Records supplied:
####################
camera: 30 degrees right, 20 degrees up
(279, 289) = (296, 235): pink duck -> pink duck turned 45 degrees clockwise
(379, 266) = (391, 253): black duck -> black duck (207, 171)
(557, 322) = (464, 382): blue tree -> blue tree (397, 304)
####################
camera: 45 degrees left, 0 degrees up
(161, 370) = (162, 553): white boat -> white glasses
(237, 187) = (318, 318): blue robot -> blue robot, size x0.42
####################
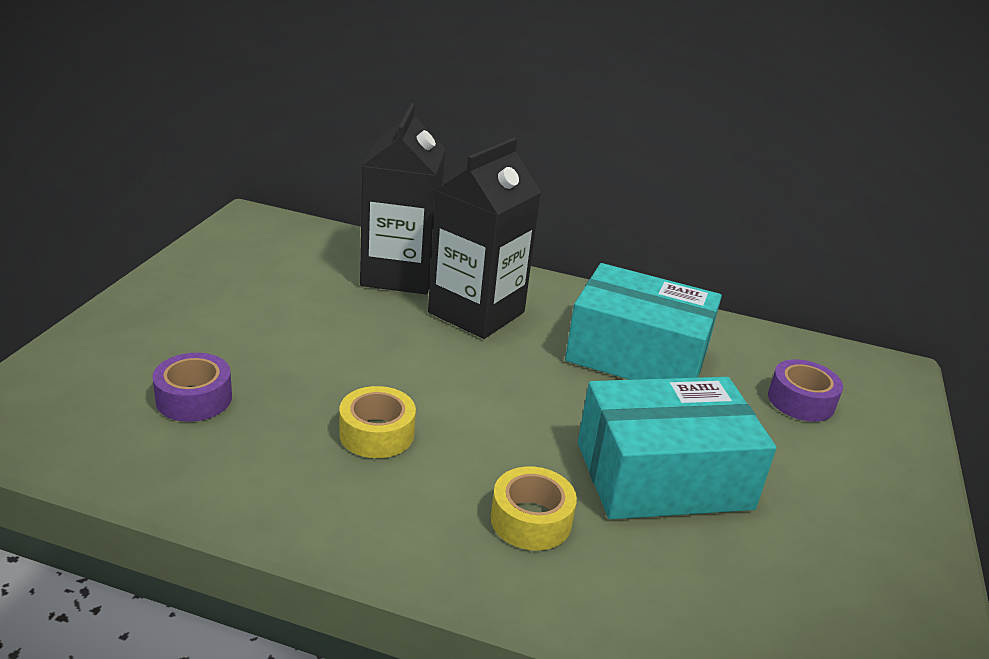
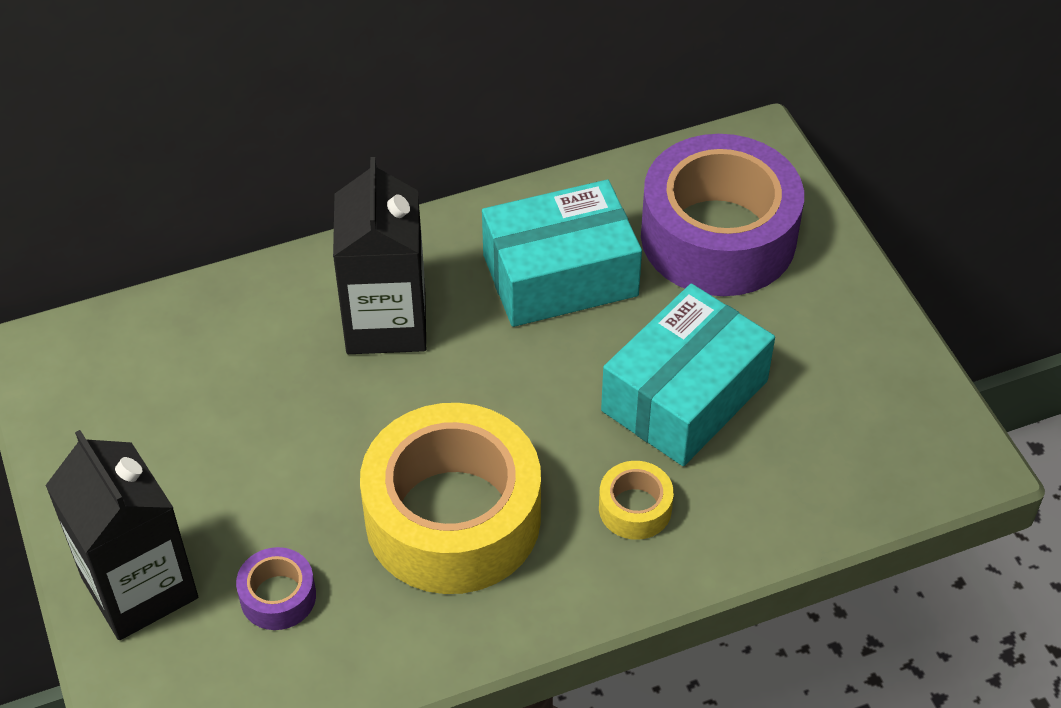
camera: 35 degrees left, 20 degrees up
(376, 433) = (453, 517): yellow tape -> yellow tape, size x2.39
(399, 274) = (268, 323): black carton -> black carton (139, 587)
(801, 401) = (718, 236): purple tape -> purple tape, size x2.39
####################
Task statement: Please copy, exactly as written, every line in the listing above from the line with "(376, 433) = (453, 517): yellow" up to and including the line with "(801, 401) = (718, 236): purple".

Written response:
(376, 433) = (453, 517): yellow tape -> yellow tape, size x2.39
(399, 274) = (268, 323): black carton -> black carton (139, 587)
(801, 401) = (718, 236): purple tape -> purple tape, size x2.39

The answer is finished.